§ Data listing:

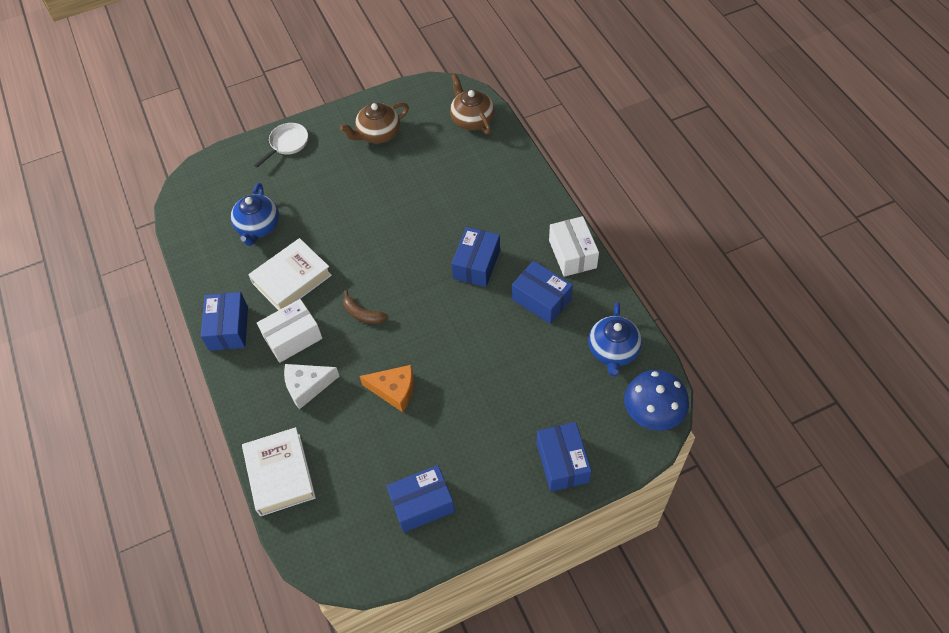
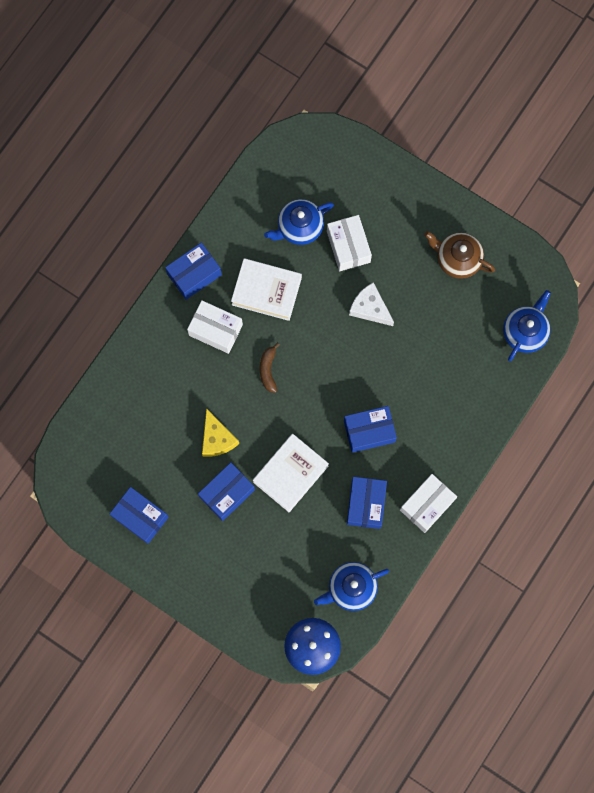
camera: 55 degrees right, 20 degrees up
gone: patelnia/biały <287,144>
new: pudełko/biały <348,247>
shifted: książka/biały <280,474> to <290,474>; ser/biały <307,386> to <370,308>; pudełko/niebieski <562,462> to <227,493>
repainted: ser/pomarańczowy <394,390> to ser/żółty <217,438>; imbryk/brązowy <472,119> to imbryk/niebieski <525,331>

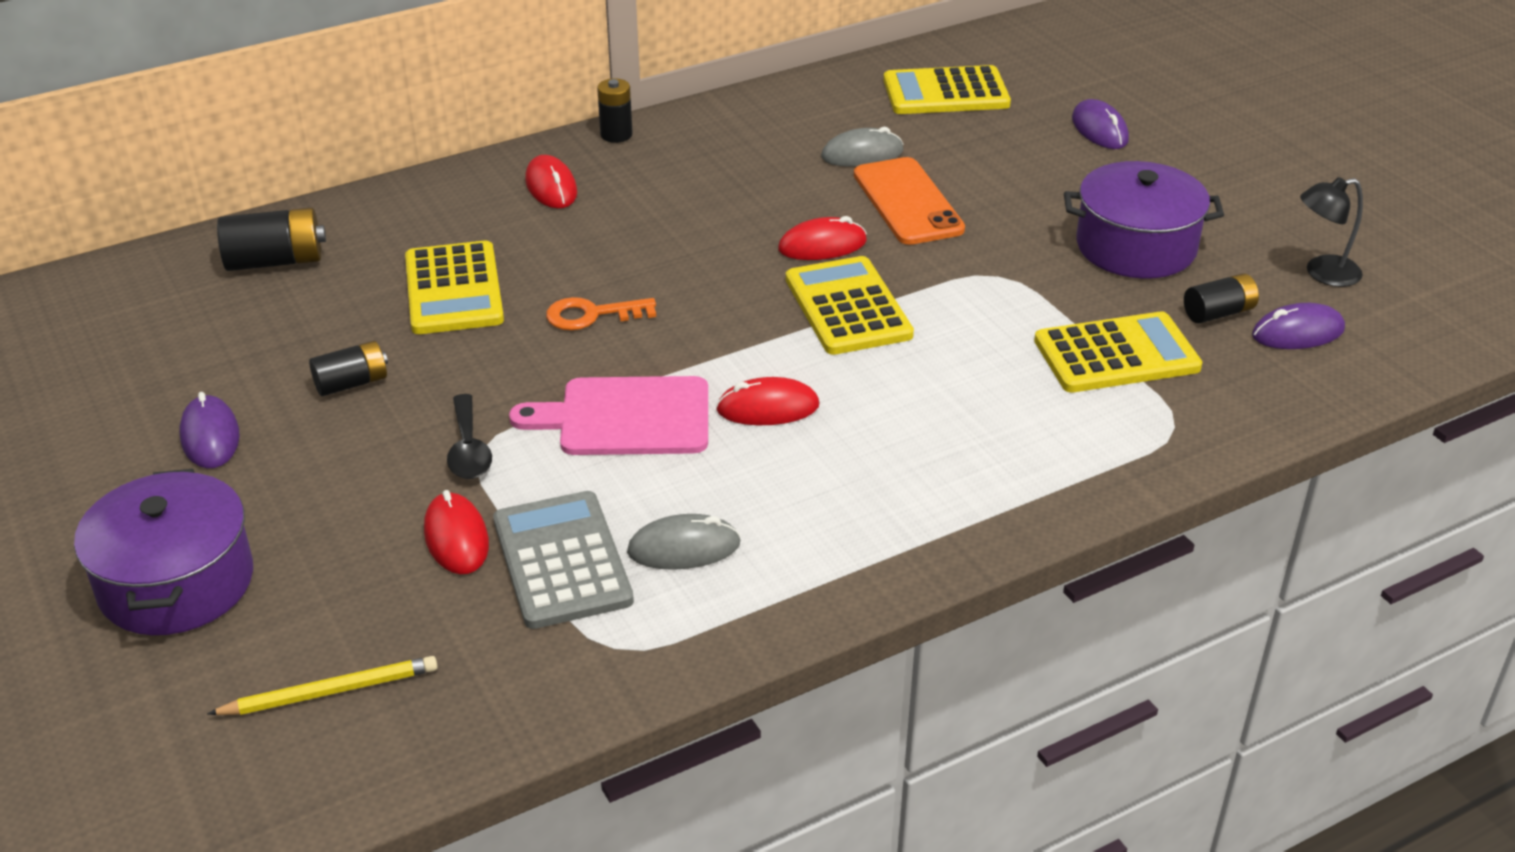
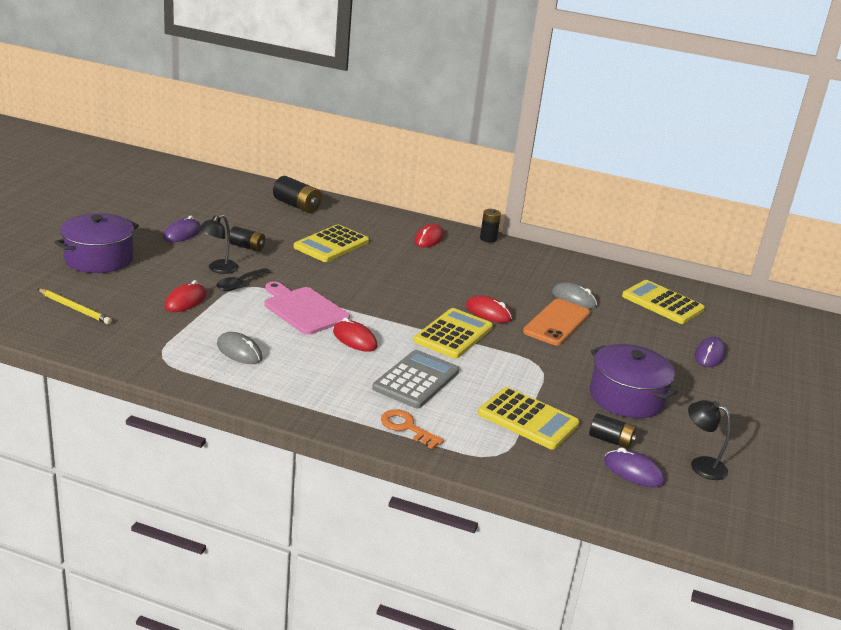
camera: 45 degrees right, 10 degrees down
new: lampka/czarny <218,269>
shifted: kalkulator/szary <561,561> to <416,380>; klucz/pomarańczowy <592,315> to <406,427>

§ Problem details: Only the lines from the one containing "repainted: ser/pomarańczowy <394,390>" through the end of the listing above should be reproduced, exactly as they stand. Leave the pictures out.

§ Answer to this task:
repainted: ser/pomarańczowy <394,390> to ser/żółty <217,438>; imbryk/brązowy <472,119> to imbryk/niebieski <525,331>

camera: 45 degrees right, 10 degrees down
new: lampka/czarny <218,269>
shifted: kalkulator/szary <561,561> to <416,380>; klucz/pomarańczowy <592,315> to <406,427>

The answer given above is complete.